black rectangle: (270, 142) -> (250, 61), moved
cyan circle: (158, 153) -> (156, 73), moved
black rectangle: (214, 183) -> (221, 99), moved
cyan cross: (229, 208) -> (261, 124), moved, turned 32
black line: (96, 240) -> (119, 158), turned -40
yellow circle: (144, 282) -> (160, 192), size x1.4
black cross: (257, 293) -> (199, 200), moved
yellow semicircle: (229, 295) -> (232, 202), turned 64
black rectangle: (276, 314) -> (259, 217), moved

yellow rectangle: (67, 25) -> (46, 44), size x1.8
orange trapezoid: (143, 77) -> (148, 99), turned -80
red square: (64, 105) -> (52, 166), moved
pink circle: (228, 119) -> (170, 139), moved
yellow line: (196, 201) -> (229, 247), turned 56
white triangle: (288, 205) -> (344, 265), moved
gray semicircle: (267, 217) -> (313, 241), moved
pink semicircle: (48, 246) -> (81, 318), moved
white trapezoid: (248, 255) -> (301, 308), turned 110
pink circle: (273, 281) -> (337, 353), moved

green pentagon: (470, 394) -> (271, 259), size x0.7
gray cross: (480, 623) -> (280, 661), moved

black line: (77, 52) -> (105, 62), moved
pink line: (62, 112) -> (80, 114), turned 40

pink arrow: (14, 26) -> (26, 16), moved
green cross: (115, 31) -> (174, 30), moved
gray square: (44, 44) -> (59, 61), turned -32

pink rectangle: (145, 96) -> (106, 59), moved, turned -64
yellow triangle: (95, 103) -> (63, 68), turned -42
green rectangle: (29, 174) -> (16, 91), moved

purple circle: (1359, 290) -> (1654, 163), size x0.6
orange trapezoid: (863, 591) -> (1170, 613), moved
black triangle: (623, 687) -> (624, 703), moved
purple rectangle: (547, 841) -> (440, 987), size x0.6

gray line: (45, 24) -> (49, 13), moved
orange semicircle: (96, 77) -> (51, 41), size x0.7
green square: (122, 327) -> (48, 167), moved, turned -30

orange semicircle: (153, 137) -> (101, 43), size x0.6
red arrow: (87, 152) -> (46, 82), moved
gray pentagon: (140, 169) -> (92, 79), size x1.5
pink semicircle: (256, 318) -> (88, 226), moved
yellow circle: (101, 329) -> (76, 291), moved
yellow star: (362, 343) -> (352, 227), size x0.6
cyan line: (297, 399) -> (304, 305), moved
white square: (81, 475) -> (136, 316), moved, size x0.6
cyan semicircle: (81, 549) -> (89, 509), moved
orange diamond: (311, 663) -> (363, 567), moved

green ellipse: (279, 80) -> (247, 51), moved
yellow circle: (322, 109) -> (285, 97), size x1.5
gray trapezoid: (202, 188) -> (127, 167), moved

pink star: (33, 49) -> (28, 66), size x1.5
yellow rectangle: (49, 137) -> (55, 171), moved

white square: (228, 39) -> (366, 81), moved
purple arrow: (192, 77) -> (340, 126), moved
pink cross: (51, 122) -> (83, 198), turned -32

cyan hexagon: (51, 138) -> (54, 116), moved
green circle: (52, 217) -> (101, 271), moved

____

Prompt:
Output the material again, line for line.

Your solution:
black rectangle: (270, 142) -> (250, 61), moved
cyan circle: (158, 153) -> (156, 73), moved
black rectangle: (214, 183) -> (221, 99), moved
cyan cross: (229, 208) -> (261, 124), moved, turned 32
black line: (96, 240) -> (119, 158), turned -40
yellow circle: (144, 282) -> (160, 192), size x1.4
black cross: (257, 293) -> (199, 200), moved
yellow semicircle: (229, 295) -> (232, 202), turned 64
black rectangle: (276, 314) -> (259, 217), moved

yellow rectangle: (67, 25) -> (46, 44), size x1.8
orange trapezoid: (143, 77) -> (148, 99), turned -80
red square: (64, 105) -> (52, 166), moved
pink circle: (228, 119) -> (170, 139), moved
yellow line: (196, 201) -> (229, 247), turned 56
white triangle: (288, 205) -> (344, 265), moved
gray semicircle: (267, 217) -> (313, 241), moved
pink semicircle: (48, 246) -> (81, 318), moved
white trapezoid: (248, 255) -> (301, 308), turned 110
pink circle: (273, 281) -> (337, 353), moved

green pentagon: (470, 394) -> (271, 259), size x0.7
gray cross: (480, 623) -> (280, 661), moved

black line: (77, 52) -> (105, 62), moved
pink line: (62, 112) -> (80, 114), turned 40

pink arrow: (14, 26) -> (26, 16), moved
green cross: (115, 31) -> (174, 30), moved
gray square: (44, 44) -> (59, 61), turned -32

pink rectangle: (145, 96) -> (106, 59), moved, turned -64
yellow triangle: (95, 103) -> (63, 68), turned -42
green rectangle: (29, 174) -> (16, 91), moved

purple circle: (1359, 290) -> (1654, 163), size x0.6
orange trapezoid: (863, 591) -> (1170, 613), moved
black triangle: (623, 687) -> (624, 703), moved
purple rectangle: (547, 841) -> (440, 987), size x0.6

gray line: (45, 24) -> (49, 13), moved
orange semicircle: (96, 77) -> (51, 41), size x0.7
green square: (122, 327) -> (48, 167), moved, turned -30

orange semicircle: (153, 137) -> (101, 43), size x0.6
red arrow: (87, 152) -> (46, 82), moved
gray pentagon: (140, 169) -> (92, 79), size x1.5
pink semicircle: (256, 318) -> (88, 226), moved
yellow circle: (101, 329) -> (76, 291), moved
yellow star: (362, 343) -> (352, 227), size x0.6
cyan line: (297, 399) -> (304, 305), moved
white square: (81, 475) -> (136, 316), moved, size x0.6
cyan semicircle: (81, 549) -> (89, 509), moved
orange diamond: (311, 663) -> (363, 567), moved

green ellipse: (279, 80) -> (247, 51), moved
yellow circle: (322, 109) -> (285, 97), size x1.5
gray trapezoid: (202, 188) -> (127, 167), moved

pink star: (33, 49) -> (28, 66), size x1.5
yellow rectangle: (49, 137) -> (55, 171), moved

white square: (228, 39) -> (366, 81), moved
purple arrow: (192, 77) -> (340, 126), moved
pink cross: (51, 122) -> (83, 198), turned -32

cyan hexagon: (51, 138) -> (54, 116), moved
green circle: (52, 217) -> (101, 271), moved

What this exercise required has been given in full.